[Opening Listed records section]

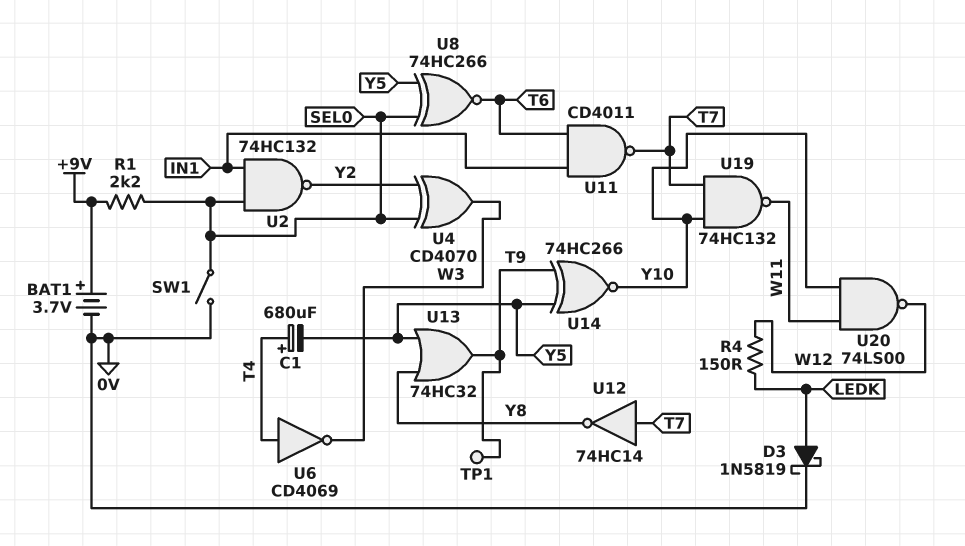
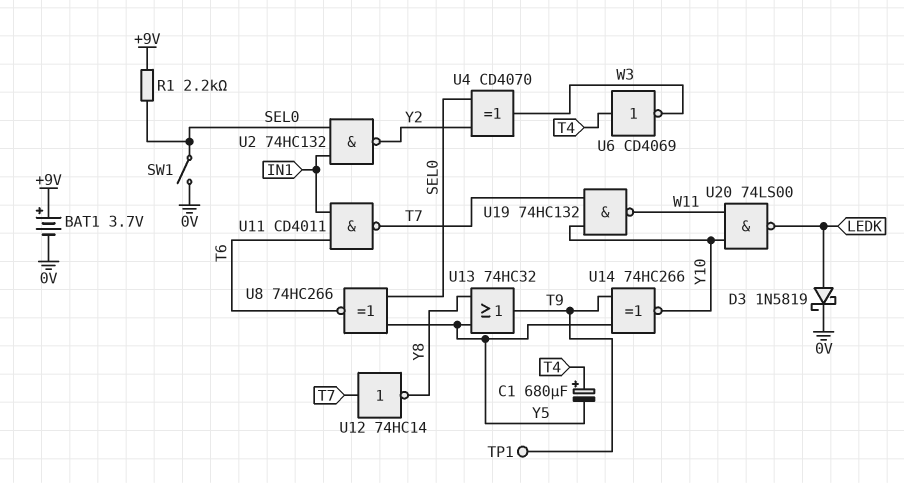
R4: 150 (LEDK, W12) -> none
U20: NAND 74LS00 (in W11, in Y10, out W12) -> NAND 74LS00 (in W11, in Y10, out LEDK)

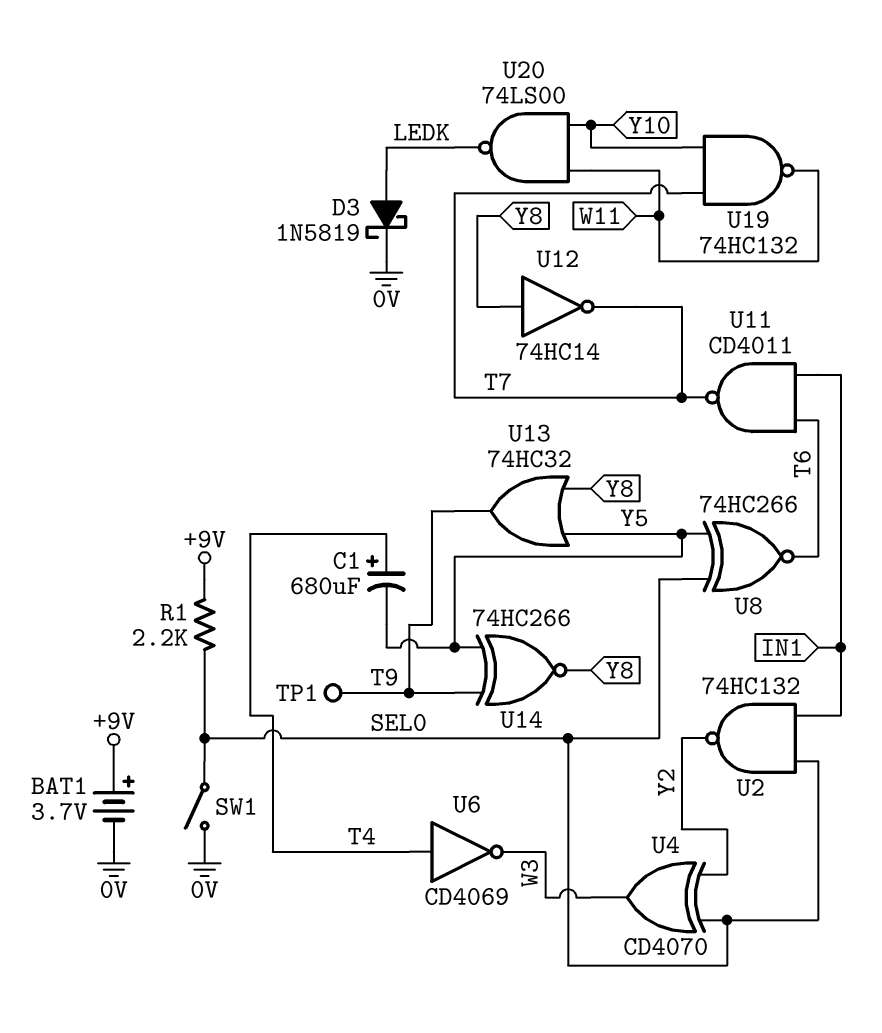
U12: NOT 74HC14 (in T7, out Y8) -> NOT 74HC14 (in Y8, out T7)
U14: XNOR 74HC266 (in T9, in Y5, out Y10) -> XNOR 74HC266 (in T9, in Y5, out Y8)

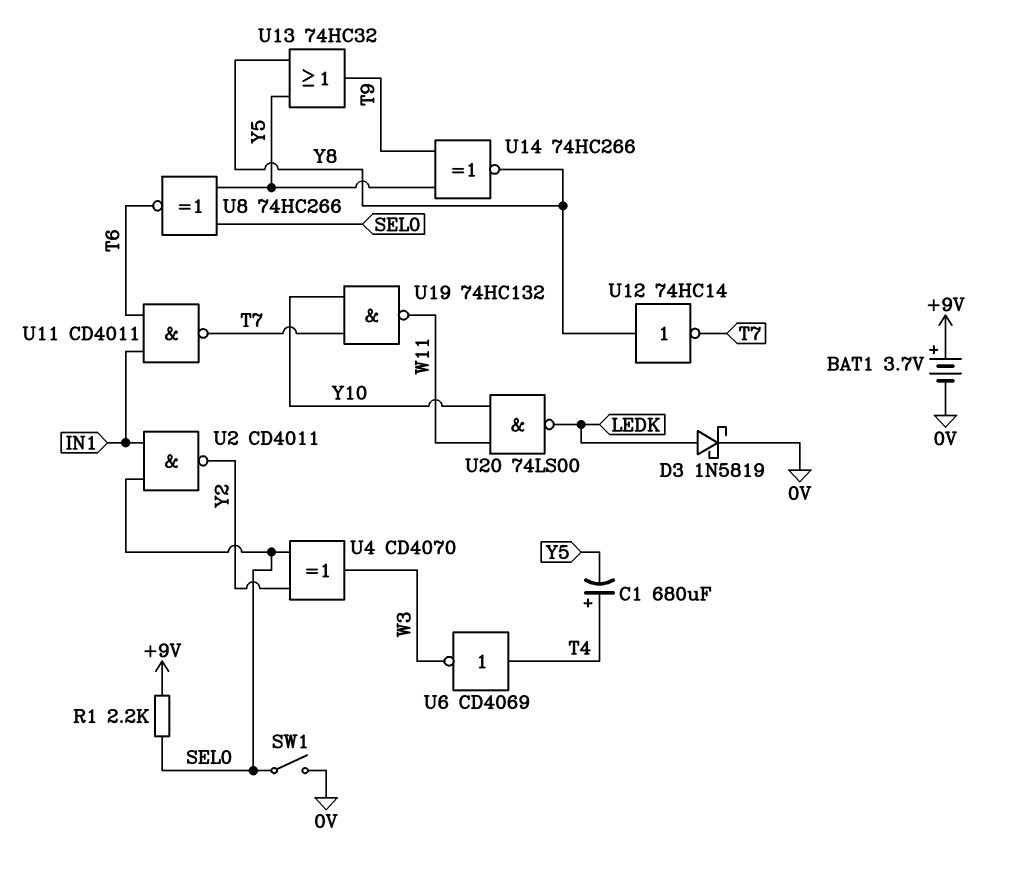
TP1: test point (T9) -> none
U2: NAND 74HC132 (in IN1, in SEL0, out Y2) -> NAND CD4011 (in IN1, in SEL0, out Y2)

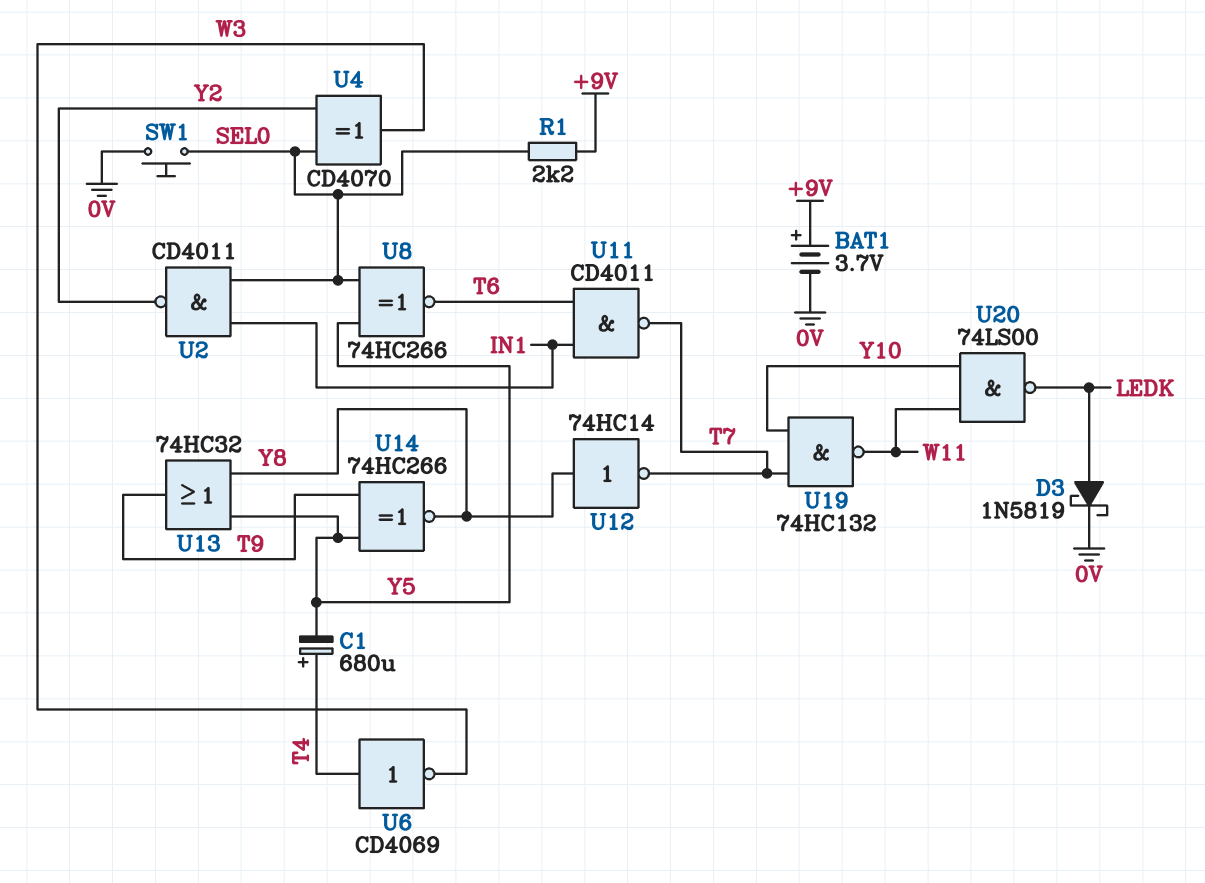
SW1: switch (0V, SEL0) -> button (0V, SEL0)

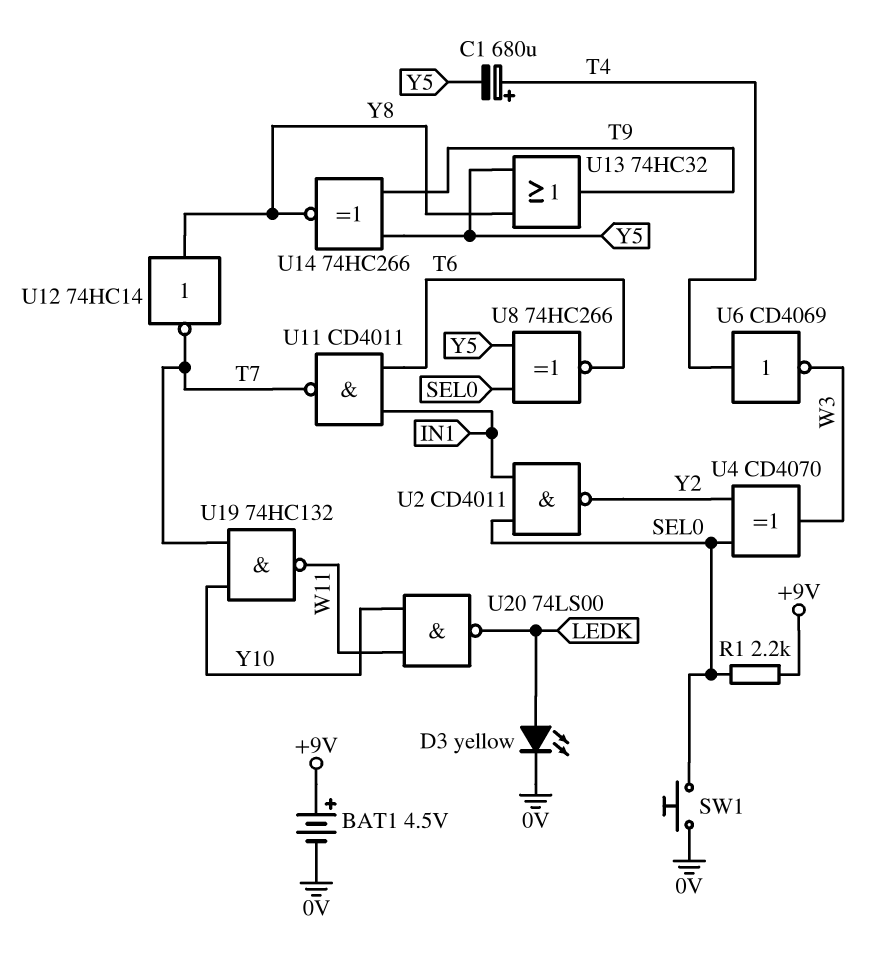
BAT1: 3.7V (plus +9V, minus 0V) -> 4.5V (plus +9V, minus 0V)
D3: schottky 1N5819 (A LEDK, K 0V) -> LED yellow (A LEDK, K 0V)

[Closing Listed records section]

What to do ▸ Each line from the one containing "SW1: switch (0V, SEL0) -> button (0V, SEL0)" through the last line of the entries above is to be extracted exactly. Pictures are not part of the copy.

Your solution ▸
SW1: switch (0V, SEL0) -> button (0V, SEL0)

BAT1: 3.7V (plus +9V, minus 0V) -> 4.5V (plus +9V, minus 0V)
D3: schottky 1N5819 (A LEDK, K 0V) -> LED yellow (A LEDK, K 0V)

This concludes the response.